### WORK TASK
The answer is the data repeated in full, with no pictures included.

### RECORDS SHOWN
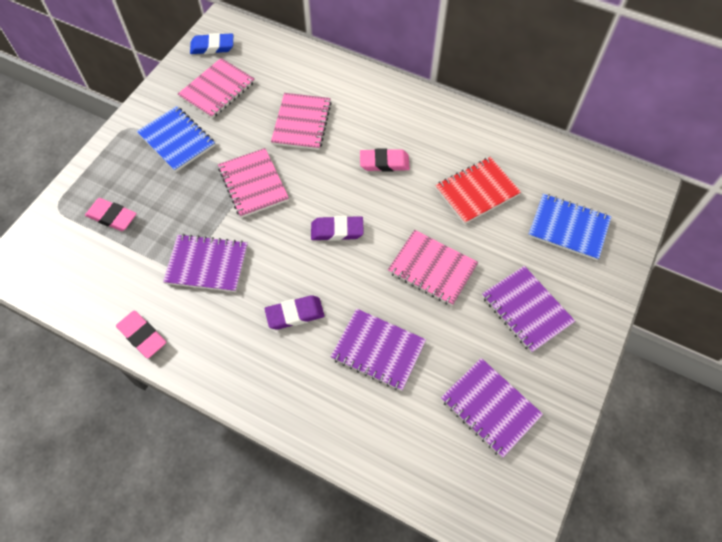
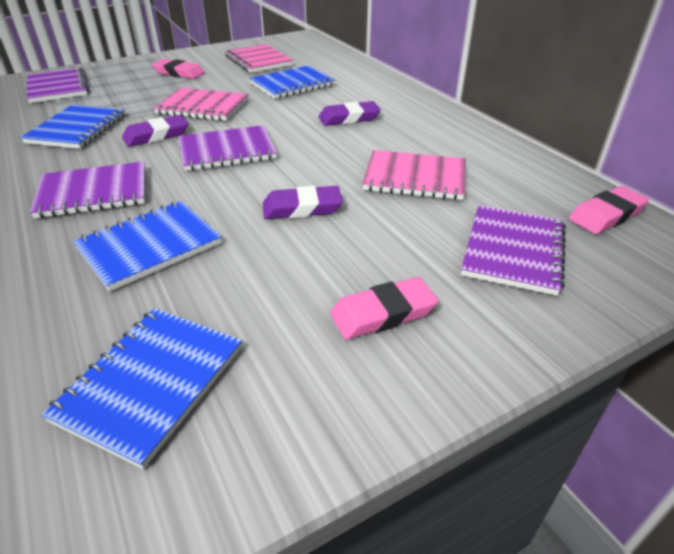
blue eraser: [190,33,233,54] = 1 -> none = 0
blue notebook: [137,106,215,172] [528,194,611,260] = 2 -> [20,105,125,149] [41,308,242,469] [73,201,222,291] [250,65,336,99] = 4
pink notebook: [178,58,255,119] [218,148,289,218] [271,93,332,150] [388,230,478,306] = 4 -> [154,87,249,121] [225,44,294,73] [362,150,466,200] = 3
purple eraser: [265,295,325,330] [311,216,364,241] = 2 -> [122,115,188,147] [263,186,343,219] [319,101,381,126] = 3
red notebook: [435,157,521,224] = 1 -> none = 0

### SOLUTION FOR THIS PROBLEM
blue eraser: [190,33,233,54] = 1 -> none = 0
blue notebook: [137,106,215,172] [528,194,611,260] = 2 -> [20,105,125,149] [41,308,242,469] [73,201,222,291] [250,65,336,99] = 4
pink notebook: [178,58,255,119] [218,148,289,218] [271,93,332,150] [388,230,478,306] = 4 -> [154,87,249,121] [225,44,294,73] [362,150,466,200] = 3
purple eraser: [265,295,325,330] [311,216,364,241] = 2 -> [122,115,188,147] [263,186,343,219] [319,101,381,126] = 3
red notebook: [435,157,521,224] = 1 -> none = 0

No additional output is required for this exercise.